EXERCISE ->
Look through the lines below; wherever the word "GATE" appears, copy that line.

DATASET EXCERPTS section start

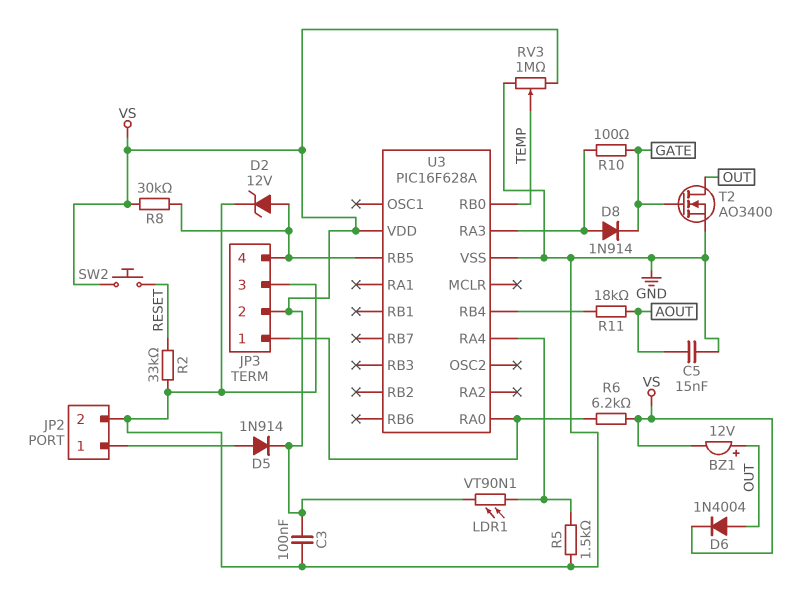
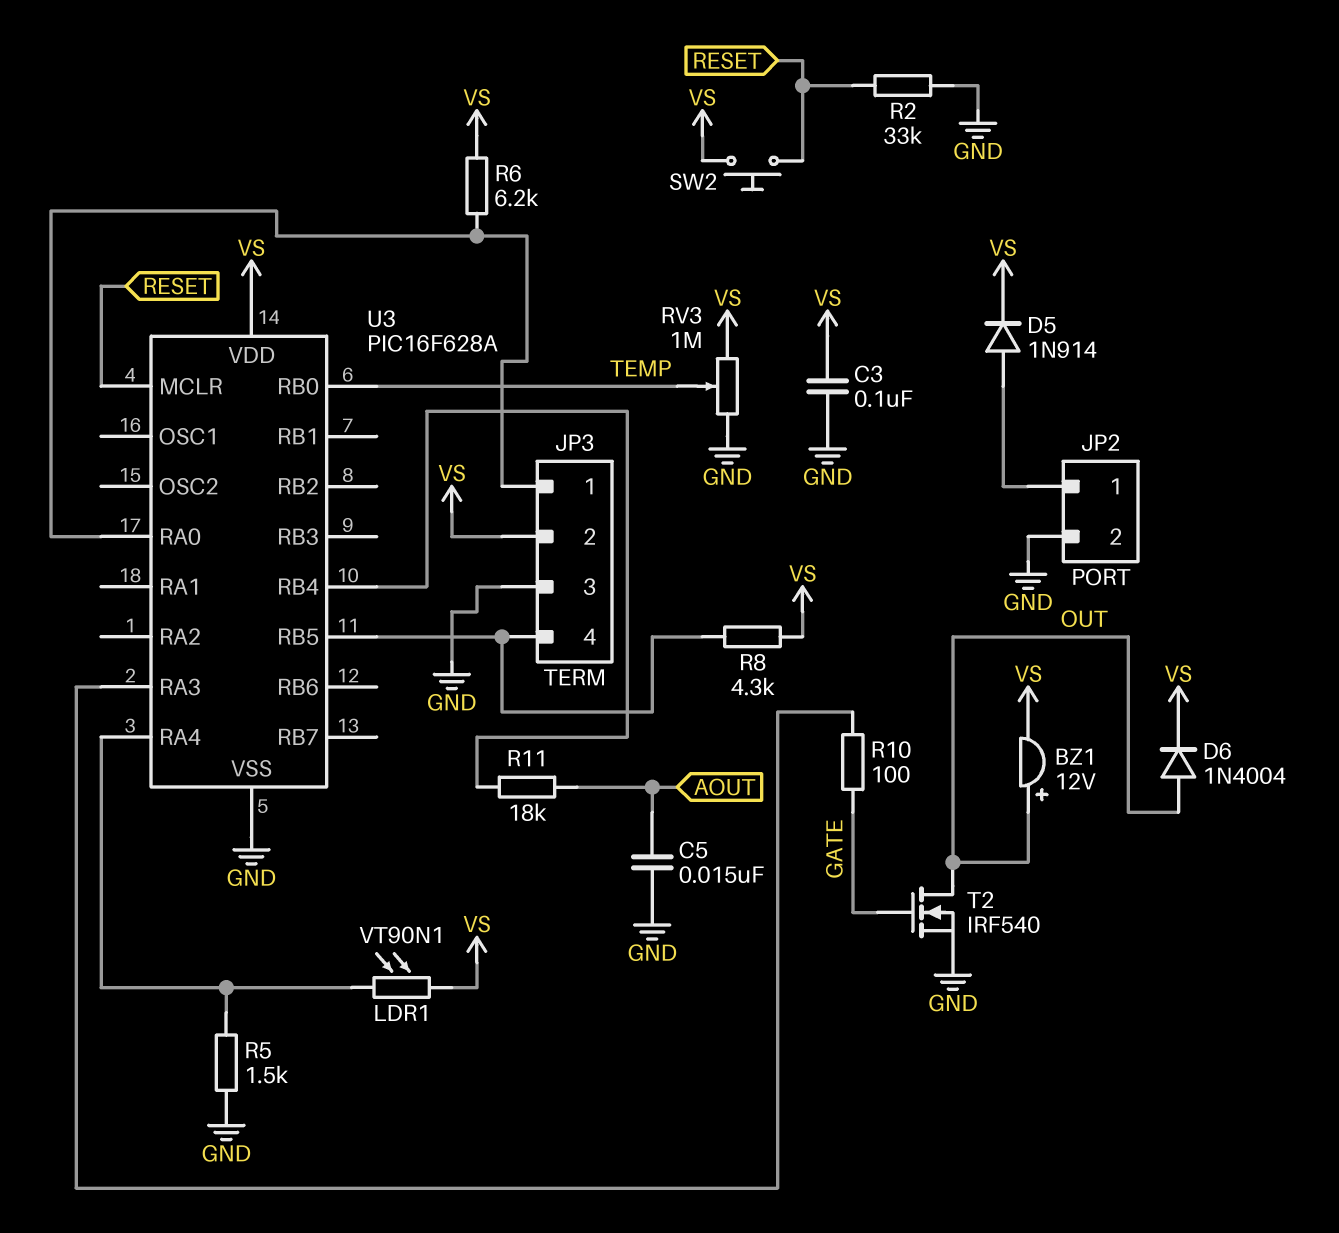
D2: zener 12V (A JP3/4, K GND) -> none
D8: diode 1N914 (A U3/RA3, K GATE) -> none
R8: 30k (JP3/4, VS) -> 4.3k (JP3/4, VS)
T2: NMOS AO3400 (G GATE, D OUT, S GND) -> NMOS IRF540 (G GATE, D OUT, S GND)
U3 pin MCLR: none -> RESET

DATASET EXCERPTS section end

WRITTEN ANSWER ->
D8: diode 1N914 (A U3/RA3, K GATE) -> none
T2: NMOS AO3400 (G GATE, D OUT, S GND) -> NMOS IRF540 (G GATE, D OUT, S GND)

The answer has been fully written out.